(Beginning of Stored data)

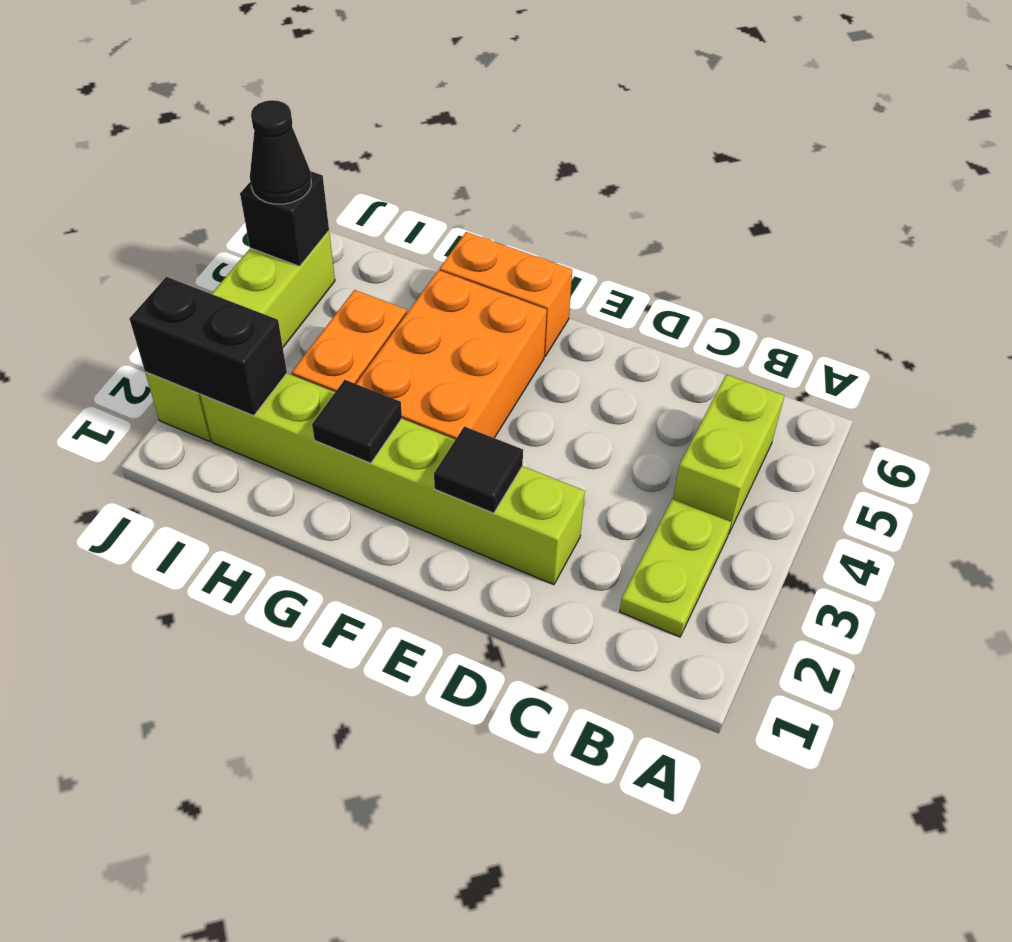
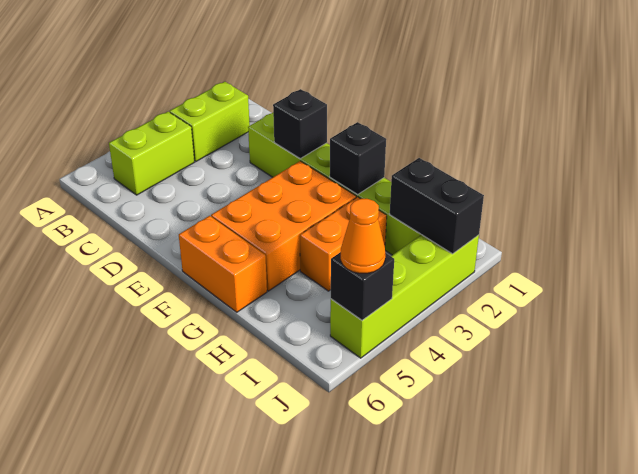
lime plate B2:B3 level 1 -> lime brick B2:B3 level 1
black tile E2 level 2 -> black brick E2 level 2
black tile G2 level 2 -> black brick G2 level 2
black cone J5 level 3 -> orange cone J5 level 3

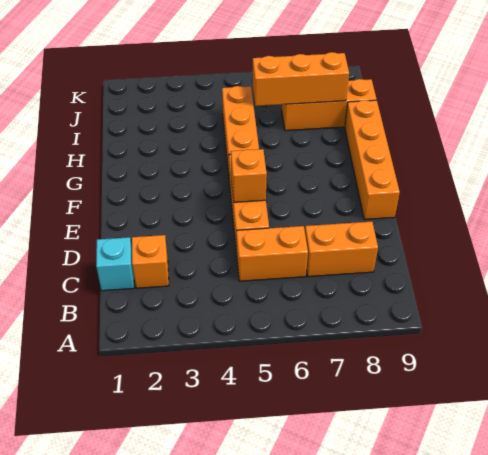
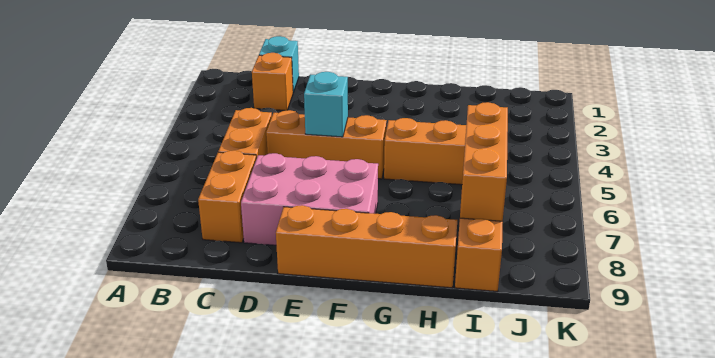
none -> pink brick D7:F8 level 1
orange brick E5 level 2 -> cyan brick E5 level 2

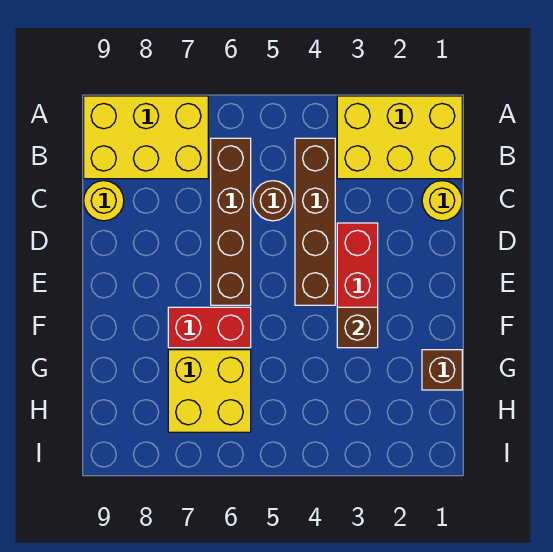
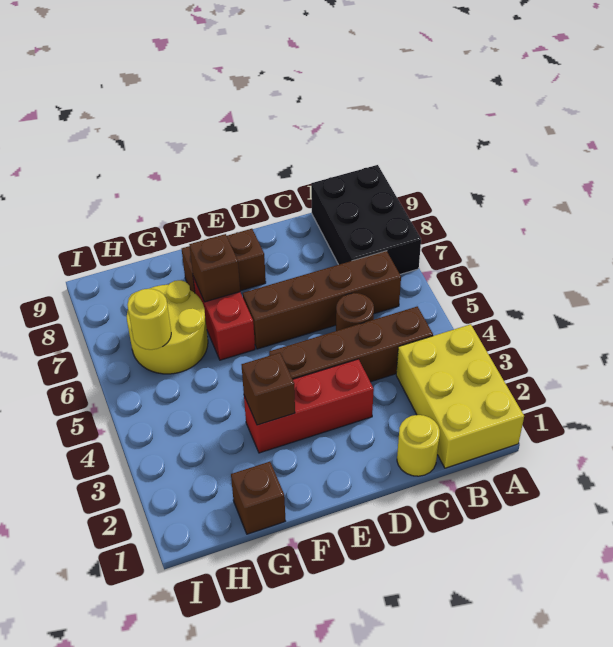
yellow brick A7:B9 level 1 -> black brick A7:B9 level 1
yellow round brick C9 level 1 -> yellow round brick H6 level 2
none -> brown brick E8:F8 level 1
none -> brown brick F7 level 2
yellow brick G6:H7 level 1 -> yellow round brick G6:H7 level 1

(End of Stored data)

- Exercise details -
Go over the listing above and return each line with "tile".

- Result of the exercise -
black tile E2 level 2 -> black brick E2 level 2
black tile G2 level 2 -> black brick G2 level 2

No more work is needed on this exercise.